◆ **WORK TO COMPLETE**: Please count the lines below that contain the word "camera", and reply with that number alone.

◆ **Object change listings**:
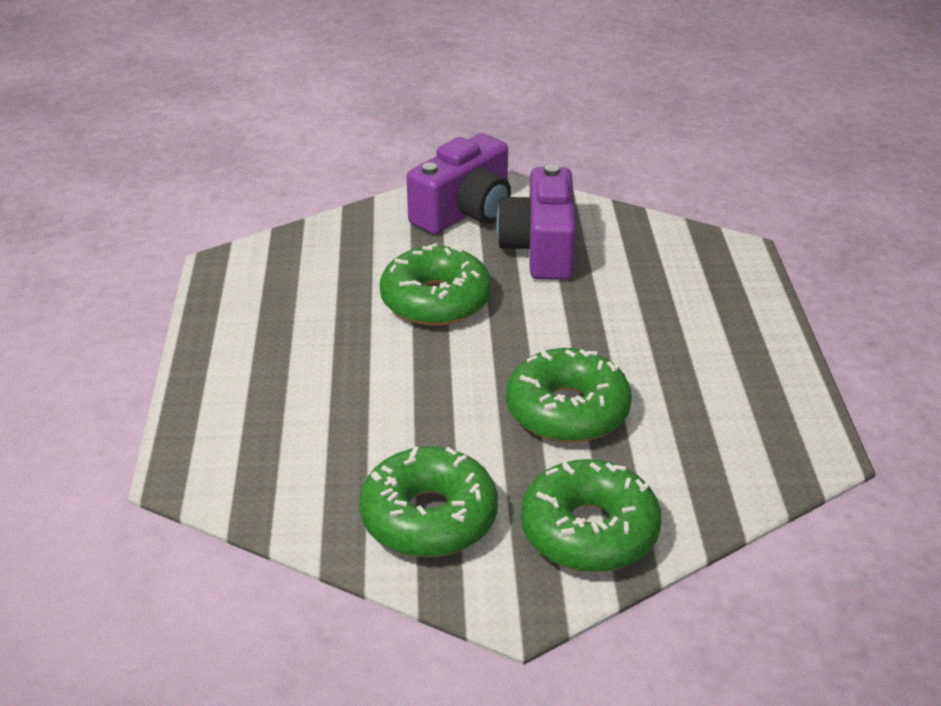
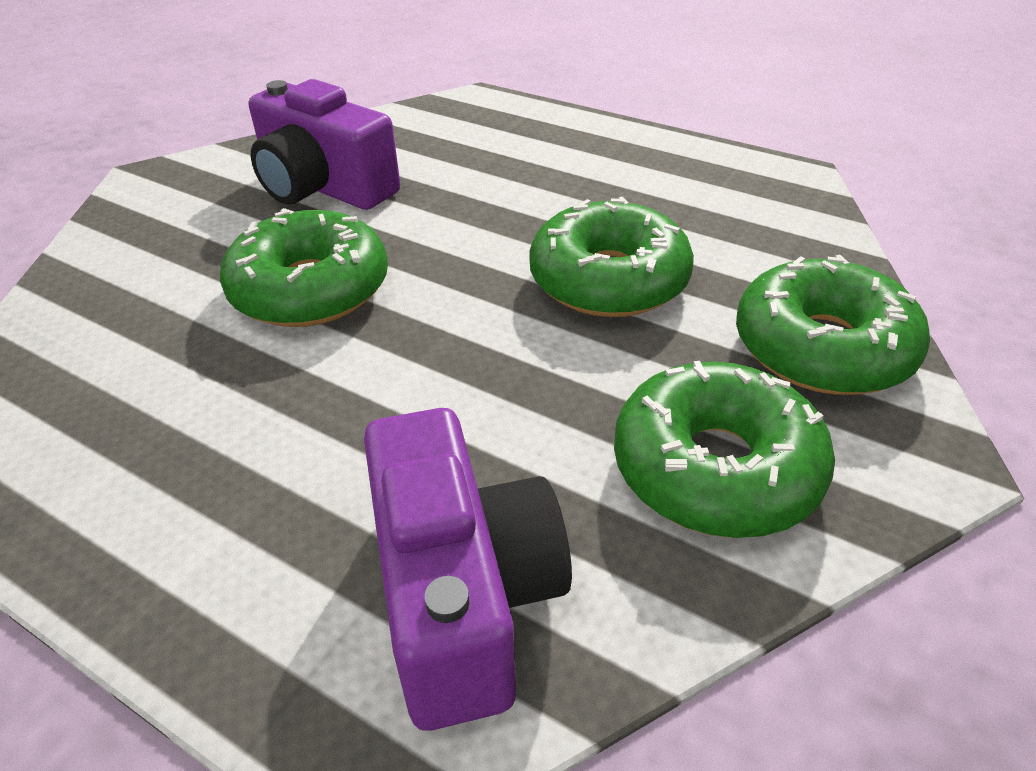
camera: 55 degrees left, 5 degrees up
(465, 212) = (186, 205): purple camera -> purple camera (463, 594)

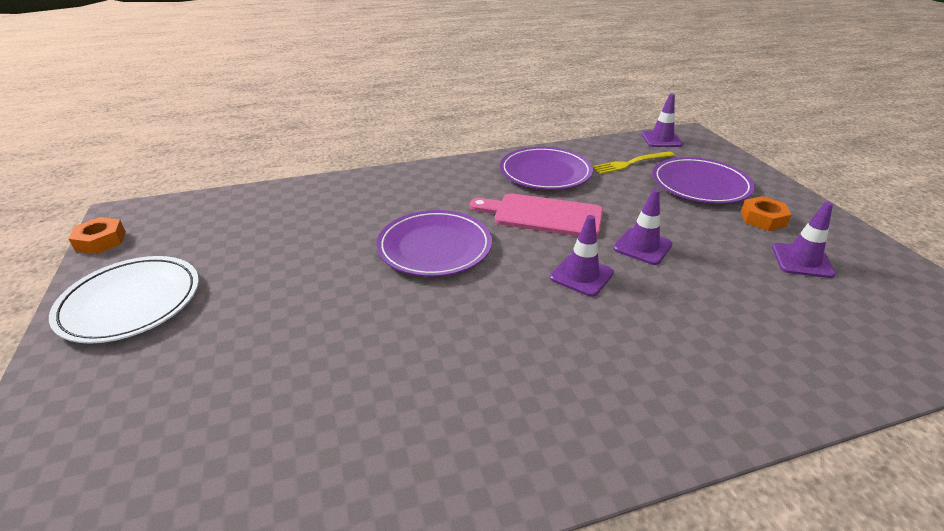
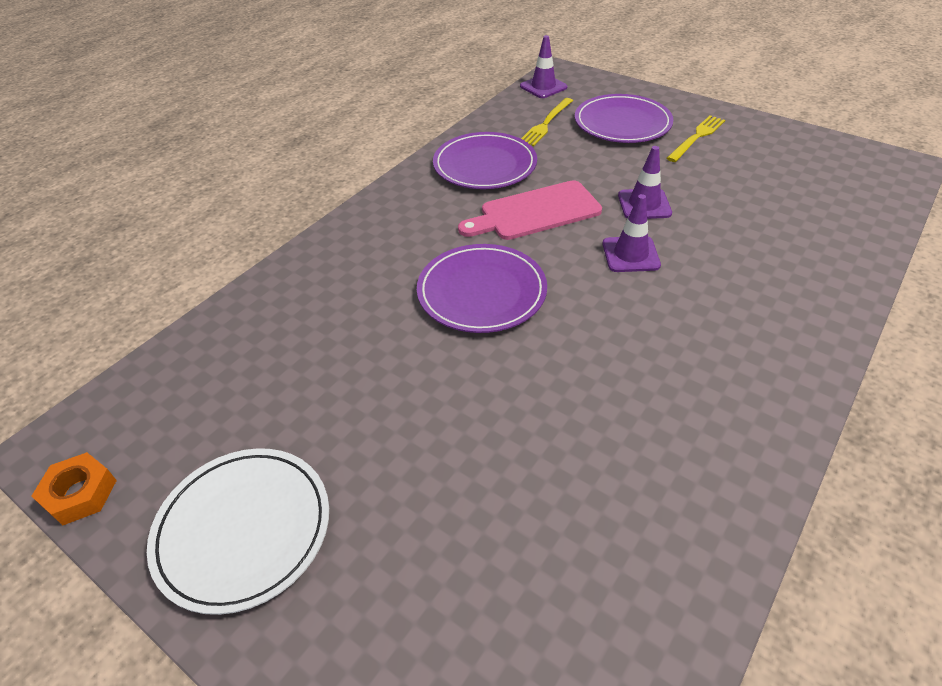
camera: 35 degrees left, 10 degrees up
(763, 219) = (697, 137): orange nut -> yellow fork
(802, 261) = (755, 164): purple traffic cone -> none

◆ **TASK ANSWER**: 3